THE INPUT
────────────────────

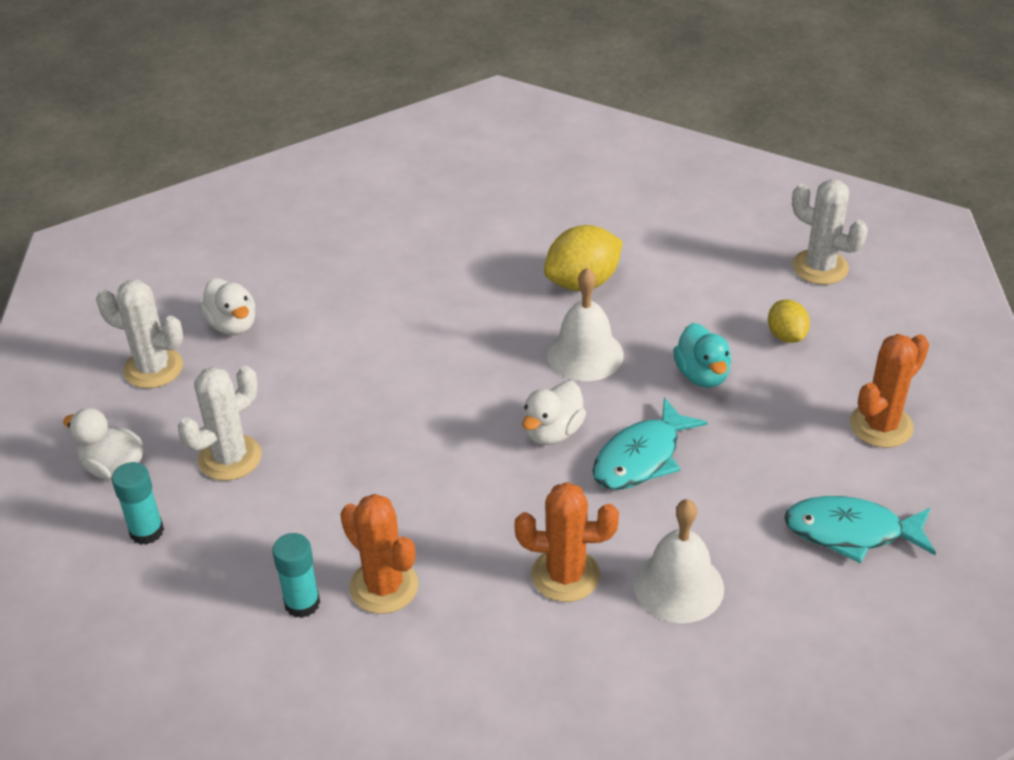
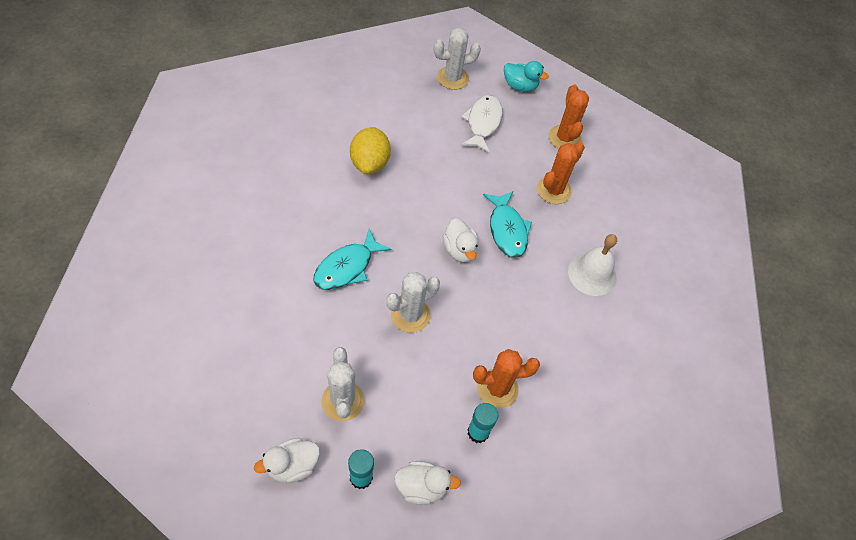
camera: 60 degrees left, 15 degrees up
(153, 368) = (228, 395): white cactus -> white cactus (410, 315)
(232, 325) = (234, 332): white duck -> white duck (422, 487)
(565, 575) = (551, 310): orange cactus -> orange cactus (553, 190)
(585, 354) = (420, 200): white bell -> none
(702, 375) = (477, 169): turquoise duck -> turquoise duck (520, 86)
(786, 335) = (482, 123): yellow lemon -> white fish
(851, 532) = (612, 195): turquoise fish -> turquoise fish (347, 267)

────────────────────

ASSIGNED TASK
Word for word, return all the entries and skip their pictures.

RESPONSE TO THE EXERCISE
camera: 60 degrees left, 15 degrees up
(153, 368) = (228, 395): white cactus -> white cactus (410, 315)
(232, 325) = (234, 332): white duck -> white duck (422, 487)
(565, 575) = (551, 310): orange cactus -> orange cactus (553, 190)
(585, 354) = (420, 200): white bell -> none
(702, 375) = (477, 169): turquoise duck -> turquoise duck (520, 86)
(786, 335) = (482, 123): yellow lemon -> white fish
(851, 532) = (612, 195): turquoise fish -> turquoise fish (347, 267)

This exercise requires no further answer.